== Given problem ==
Transcribe the text lines of all the rows below character for character, leaving out the pictures.

== Stored data entries ==
┌────────

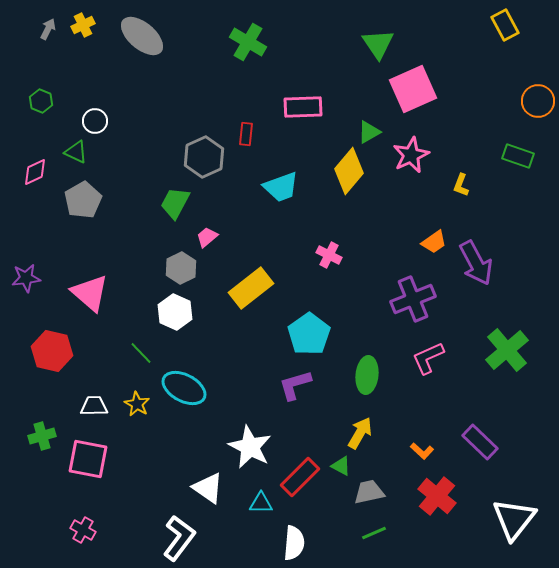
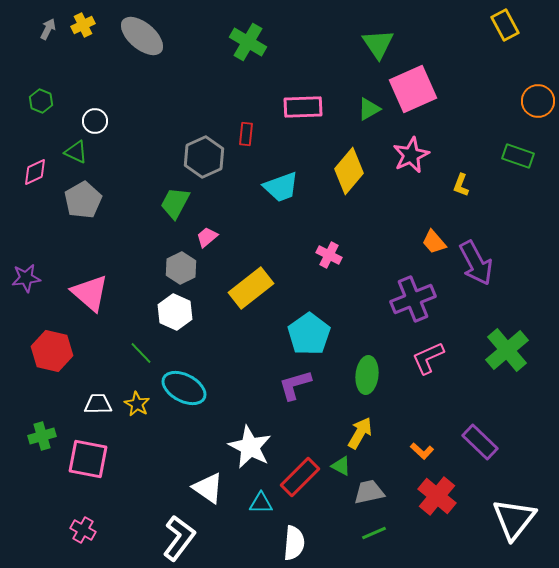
green triangle at (369, 132): moved 23 px up
orange trapezoid at (434, 242): rotated 84 degrees clockwise
white trapezoid at (94, 406): moved 4 px right, 2 px up
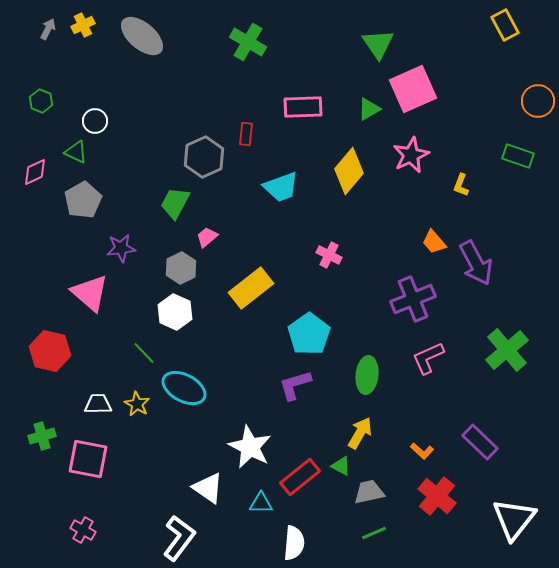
purple star at (26, 278): moved 95 px right, 30 px up
red hexagon at (52, 351): moved 2 px left
green line at (141, 353): moved 3 px right
red rectangle at (300, 477): rotated 6 degrees clockwise
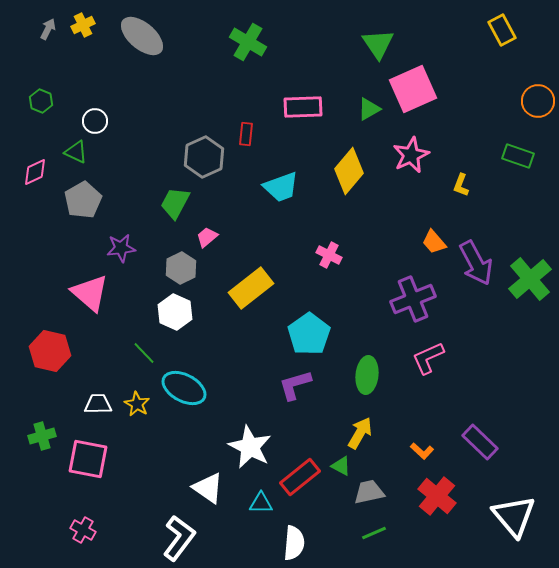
yellow rectangle at (505, 25): moved 3 px left, 5 px down
green cross at (507, 350): moved 23 px right, 71 px up
white triangle at (514, 519): moved 3 px up; rotated 18 degrees counterclockwise
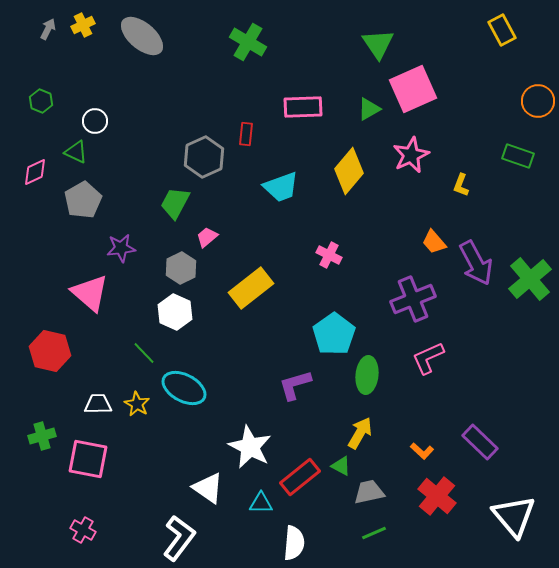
cyan pentagon at (309, 334): moved 25 px right
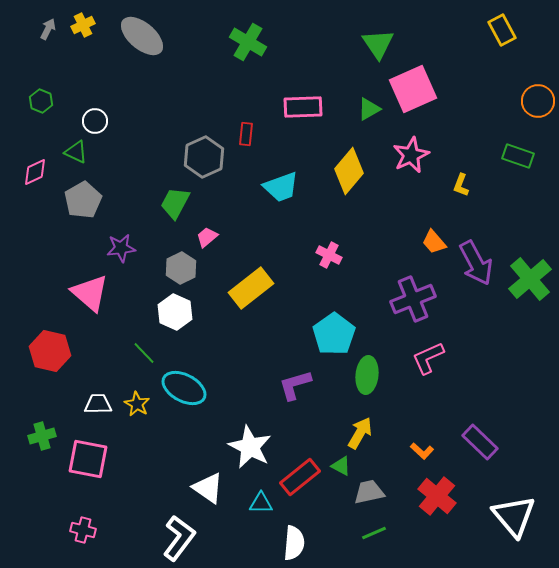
pink cross at (83, 530): rotated 15 degrees counterclockwise
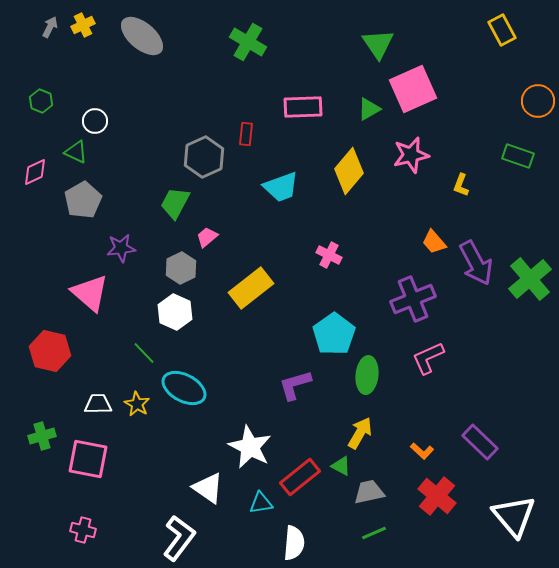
gray arrow at (48, 29): moved 2 px right, 2 px up
pink star at (411, 155): rotated 12 degrees clockwise
cyan triangle at (261, 503): rotated 10 degrees counterclockwise
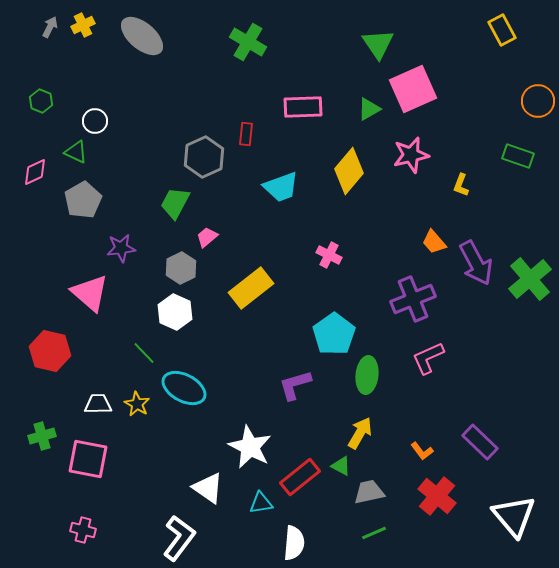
orange L-shape at (422, 451): rotated 10 degrees clockwise
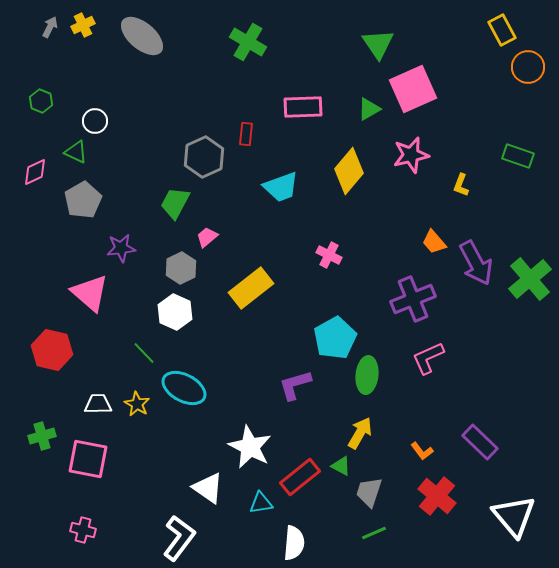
orange circle at (538, 101): moved 10 px left, 34 px up
cyan pentagon at (334, 334): moved 1 px right, 4 px down; rotated 6 degrees clockwise
red hexagon at (50, 351): moved 2 px right, 1 px up
gray trapezoid at (369, 492): rotated 60 degrees counterclockwise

└────────

== Exercise response ==
green triangle at (369, 132): moved 23 px up
orange trapezoid at (434, 242): rotated 84 degrees clockwise
white trapezoid at (94, 406): moved 4 px right, 2 px up
purple star at (26, 278): moved 95 px right, 30 px up
red hexagon at (52, 351): moved 2 px left
green line at (141, 353): moved 3 px right
red rectangle at (300, 477): rotated 6 degrees clockwise
yellow rectangle at (505, 25): moved 3 px left, 5 px down
green cross at (507, 350): moved 23 px right, 71 px up
white triangle at (514, 519): moved 3 px up; rotated 18 degrees counterclockwise
cyan pentagon at (309, 334): moved 25 px right
pink cross at (83, 530): rotated 15 degrees counterclockwise
gray arrow at (48, 29): moved 2 px right, 2 px up
pink star at (411, 155): rotated 12 degrees clockwise
cyan triangle at (261, 503): rotated 10 degrees counterclockwise
orange L-shape at (422, 451): rotated 10 degrees clockwise
orange circle at (538, 101): moved 10 px left, 34 px up
cyan pentagon at (334, 334): moved 1 px right, 4 px down; rotated 6 degrees clockwise
red hexagon at (50, 351): moved 2 px right, 1 px up
gray trapezoid at (369, 492): rotated 60 degrees counterclockwise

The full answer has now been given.